WHAT TO PRODUCE: Copy every line of the entries that includes the word "phone".

INPUT DATA:
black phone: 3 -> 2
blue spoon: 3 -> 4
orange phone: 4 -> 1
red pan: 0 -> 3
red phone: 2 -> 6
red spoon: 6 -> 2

COMPLETED TASK:
black phone: 3 -> 2
orange phone: 4 -> 1
red phone: 2 -> 6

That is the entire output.